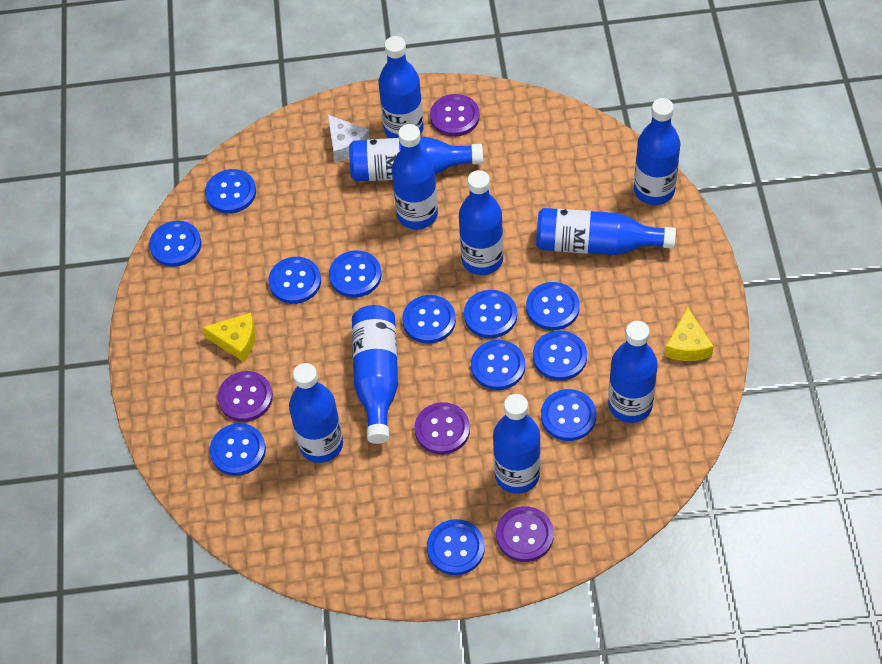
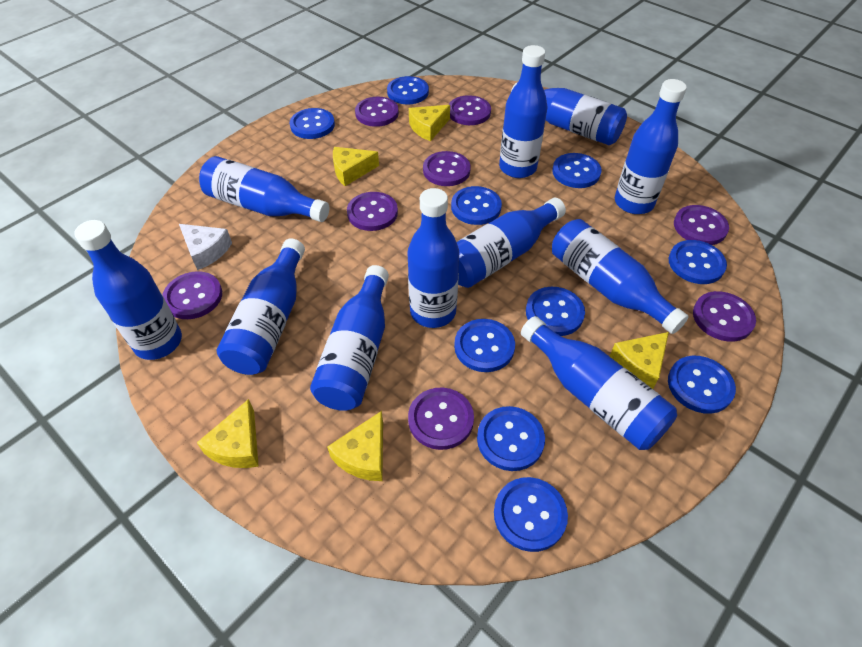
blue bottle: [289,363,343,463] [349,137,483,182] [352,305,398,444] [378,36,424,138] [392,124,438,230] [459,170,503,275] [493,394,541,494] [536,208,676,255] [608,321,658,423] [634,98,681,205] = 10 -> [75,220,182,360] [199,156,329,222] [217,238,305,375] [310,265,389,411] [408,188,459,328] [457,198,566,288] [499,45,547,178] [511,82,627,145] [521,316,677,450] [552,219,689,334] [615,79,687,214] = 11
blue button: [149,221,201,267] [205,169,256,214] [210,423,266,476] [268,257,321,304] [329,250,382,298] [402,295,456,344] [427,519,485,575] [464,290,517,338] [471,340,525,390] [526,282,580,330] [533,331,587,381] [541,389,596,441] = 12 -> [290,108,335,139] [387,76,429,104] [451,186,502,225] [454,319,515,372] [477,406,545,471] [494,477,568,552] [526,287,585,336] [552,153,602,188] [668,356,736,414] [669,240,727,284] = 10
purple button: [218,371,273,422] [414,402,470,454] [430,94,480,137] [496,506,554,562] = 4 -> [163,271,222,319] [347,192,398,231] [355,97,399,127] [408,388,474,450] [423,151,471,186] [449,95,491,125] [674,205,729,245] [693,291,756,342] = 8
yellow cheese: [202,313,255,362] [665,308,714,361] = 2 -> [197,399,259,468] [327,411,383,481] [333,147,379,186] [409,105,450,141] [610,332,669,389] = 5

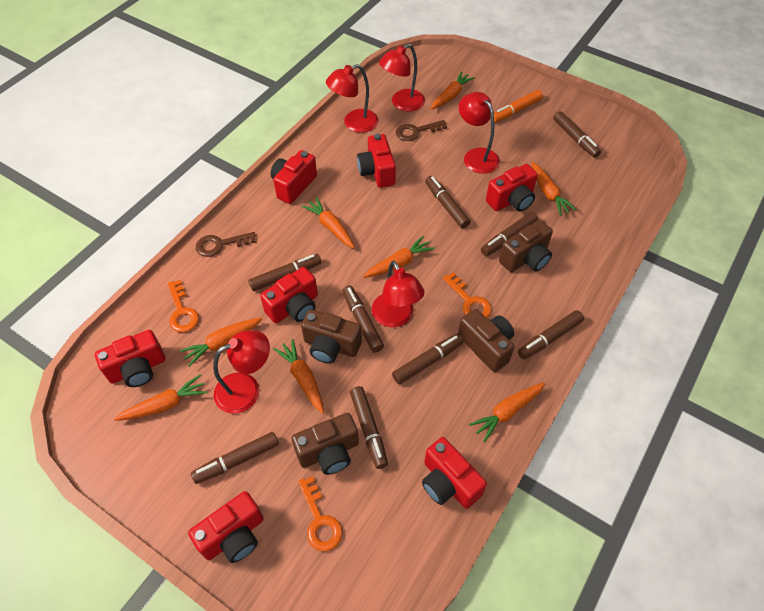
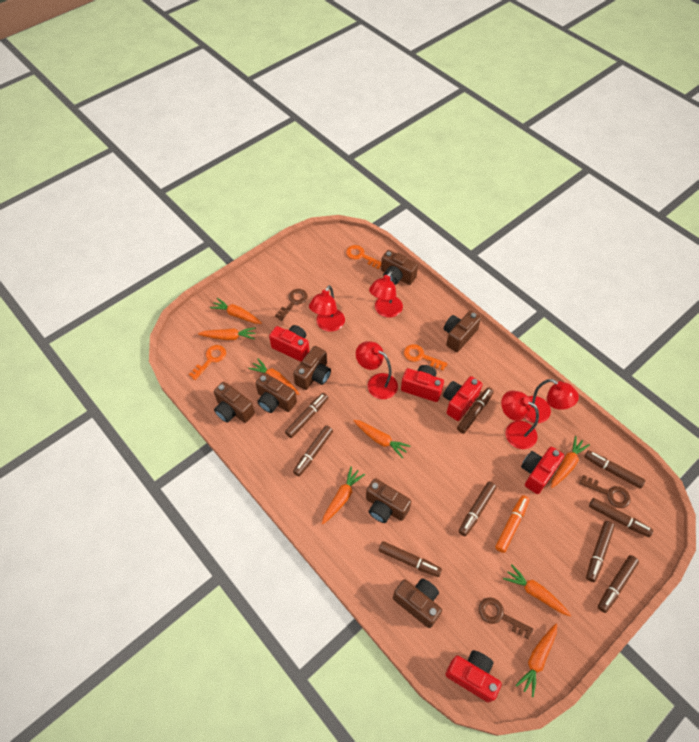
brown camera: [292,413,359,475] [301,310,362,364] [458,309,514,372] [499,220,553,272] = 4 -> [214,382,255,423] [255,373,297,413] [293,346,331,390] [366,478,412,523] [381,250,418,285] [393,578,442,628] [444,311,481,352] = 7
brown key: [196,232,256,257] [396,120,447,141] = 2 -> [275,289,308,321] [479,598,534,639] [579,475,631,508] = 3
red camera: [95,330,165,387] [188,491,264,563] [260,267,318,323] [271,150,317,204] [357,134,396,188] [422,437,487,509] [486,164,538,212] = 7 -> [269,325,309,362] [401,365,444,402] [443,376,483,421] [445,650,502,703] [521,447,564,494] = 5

┄┄┄┄┄┄

An exact, complete copy of the lines above from the one with "purple button: [218,371,273,422]" through the one with "yellow cheese: [202,313,255,362]" is the whole answer.

Answer area:
purple button: [218,371,273,422] [414,402,470,454] [430,94,480,137] [496,506,554,562] = 4 -> [163,271,222,319] [347,192,398,231] [355,97,399,127] [408,388,474,450] [423,151,471,186] [449,95,491,125] [674,205,729,245] [693,291,756,342] = 8
yellow cheese: [202,313,255,362] [665,308,714,361] = 2 -> [197,399,259,468] [327,411,383,481] [333,147,379,186] [409,105,450,141] [610,332,669,389] = 5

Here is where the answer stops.